> [Your objective]:
Your task is to copy every line of the records below that contains "tape".
------ Records provided
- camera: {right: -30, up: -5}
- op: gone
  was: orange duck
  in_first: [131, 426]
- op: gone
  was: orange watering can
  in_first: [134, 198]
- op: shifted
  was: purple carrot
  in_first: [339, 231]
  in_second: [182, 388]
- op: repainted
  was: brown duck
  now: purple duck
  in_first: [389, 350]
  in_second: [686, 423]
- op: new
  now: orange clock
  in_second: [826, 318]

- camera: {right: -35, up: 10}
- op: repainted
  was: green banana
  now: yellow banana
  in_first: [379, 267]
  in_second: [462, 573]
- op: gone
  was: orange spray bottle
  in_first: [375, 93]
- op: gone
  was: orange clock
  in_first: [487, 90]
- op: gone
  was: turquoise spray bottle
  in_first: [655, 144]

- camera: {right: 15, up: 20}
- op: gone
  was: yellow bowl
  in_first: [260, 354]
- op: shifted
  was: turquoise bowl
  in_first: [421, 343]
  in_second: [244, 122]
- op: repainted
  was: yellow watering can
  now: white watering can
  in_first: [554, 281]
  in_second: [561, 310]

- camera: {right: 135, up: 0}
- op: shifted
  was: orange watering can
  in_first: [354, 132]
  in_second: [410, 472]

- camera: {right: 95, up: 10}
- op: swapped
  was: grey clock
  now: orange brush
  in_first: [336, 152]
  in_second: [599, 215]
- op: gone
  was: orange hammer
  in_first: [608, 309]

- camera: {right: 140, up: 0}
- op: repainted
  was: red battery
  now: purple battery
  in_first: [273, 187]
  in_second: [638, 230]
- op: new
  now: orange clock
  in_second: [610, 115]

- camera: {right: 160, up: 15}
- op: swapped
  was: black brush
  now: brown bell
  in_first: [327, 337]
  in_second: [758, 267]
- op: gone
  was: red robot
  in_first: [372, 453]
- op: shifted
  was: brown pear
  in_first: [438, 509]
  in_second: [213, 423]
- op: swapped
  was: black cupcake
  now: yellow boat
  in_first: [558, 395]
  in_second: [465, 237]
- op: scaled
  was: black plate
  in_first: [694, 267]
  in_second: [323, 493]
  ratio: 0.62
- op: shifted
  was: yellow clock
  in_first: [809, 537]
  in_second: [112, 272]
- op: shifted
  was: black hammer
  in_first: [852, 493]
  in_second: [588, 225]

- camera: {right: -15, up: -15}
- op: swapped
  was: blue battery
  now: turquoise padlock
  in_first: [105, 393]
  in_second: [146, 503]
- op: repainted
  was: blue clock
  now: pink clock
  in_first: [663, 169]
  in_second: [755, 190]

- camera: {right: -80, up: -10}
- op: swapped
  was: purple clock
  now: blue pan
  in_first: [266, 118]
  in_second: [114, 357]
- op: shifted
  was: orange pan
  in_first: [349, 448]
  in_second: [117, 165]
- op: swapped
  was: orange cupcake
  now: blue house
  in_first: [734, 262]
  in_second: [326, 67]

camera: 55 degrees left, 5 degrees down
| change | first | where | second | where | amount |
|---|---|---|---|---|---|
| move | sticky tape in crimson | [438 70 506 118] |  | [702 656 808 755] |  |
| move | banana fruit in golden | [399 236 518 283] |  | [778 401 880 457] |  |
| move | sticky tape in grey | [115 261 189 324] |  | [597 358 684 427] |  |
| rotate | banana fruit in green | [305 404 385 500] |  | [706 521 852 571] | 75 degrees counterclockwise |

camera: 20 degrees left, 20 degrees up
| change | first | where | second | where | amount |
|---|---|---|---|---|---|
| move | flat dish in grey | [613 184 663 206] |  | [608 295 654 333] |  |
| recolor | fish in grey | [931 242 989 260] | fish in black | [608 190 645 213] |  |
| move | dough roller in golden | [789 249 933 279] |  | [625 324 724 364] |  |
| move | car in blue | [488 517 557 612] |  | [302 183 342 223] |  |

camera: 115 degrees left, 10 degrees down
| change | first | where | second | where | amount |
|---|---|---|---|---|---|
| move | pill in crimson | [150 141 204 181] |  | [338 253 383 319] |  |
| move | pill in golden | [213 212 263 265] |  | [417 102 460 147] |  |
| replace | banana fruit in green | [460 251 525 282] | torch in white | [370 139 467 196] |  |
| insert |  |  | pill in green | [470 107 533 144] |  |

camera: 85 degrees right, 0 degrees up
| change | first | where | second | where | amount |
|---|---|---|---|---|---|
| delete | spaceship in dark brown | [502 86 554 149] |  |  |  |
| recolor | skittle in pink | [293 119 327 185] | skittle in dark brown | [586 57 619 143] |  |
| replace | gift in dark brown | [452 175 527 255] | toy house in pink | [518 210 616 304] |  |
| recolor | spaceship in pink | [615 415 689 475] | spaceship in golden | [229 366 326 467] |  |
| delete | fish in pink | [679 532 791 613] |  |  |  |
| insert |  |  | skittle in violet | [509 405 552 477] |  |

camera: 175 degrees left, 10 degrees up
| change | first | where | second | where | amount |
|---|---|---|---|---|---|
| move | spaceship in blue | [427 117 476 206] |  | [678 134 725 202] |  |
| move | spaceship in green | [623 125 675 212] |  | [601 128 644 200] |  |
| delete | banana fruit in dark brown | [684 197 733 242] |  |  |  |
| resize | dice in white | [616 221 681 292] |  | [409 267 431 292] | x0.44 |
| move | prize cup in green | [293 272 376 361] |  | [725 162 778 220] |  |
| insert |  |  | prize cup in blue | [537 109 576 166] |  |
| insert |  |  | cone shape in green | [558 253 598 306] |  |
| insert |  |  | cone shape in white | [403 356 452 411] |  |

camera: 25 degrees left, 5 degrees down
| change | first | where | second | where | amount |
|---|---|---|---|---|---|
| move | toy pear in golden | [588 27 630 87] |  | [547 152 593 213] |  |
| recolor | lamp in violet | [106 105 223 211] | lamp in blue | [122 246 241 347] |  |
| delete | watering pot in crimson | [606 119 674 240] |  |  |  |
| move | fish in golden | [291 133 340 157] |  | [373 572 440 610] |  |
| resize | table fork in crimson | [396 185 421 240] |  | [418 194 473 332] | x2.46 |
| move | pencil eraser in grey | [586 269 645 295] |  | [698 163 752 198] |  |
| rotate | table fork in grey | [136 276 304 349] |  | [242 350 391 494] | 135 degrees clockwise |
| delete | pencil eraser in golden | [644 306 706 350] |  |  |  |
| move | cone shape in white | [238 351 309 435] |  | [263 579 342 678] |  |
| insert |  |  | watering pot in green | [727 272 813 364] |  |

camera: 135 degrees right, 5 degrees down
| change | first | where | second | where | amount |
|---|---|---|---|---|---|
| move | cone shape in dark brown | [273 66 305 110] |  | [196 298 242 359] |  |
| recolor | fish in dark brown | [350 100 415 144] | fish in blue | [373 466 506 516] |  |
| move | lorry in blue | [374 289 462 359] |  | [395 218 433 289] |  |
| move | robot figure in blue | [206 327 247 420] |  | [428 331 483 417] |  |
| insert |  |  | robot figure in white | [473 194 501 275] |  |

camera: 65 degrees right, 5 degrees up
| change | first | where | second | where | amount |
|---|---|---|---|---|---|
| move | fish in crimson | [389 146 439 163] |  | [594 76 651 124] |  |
------------
> [Output]:
| move | sticky tape in crimson | [438 70 506 118] |  | [702 656 808 755] |  |
| move | sticky tape in grey | [115 261 189 324] |  | [597 358 684 427] |  |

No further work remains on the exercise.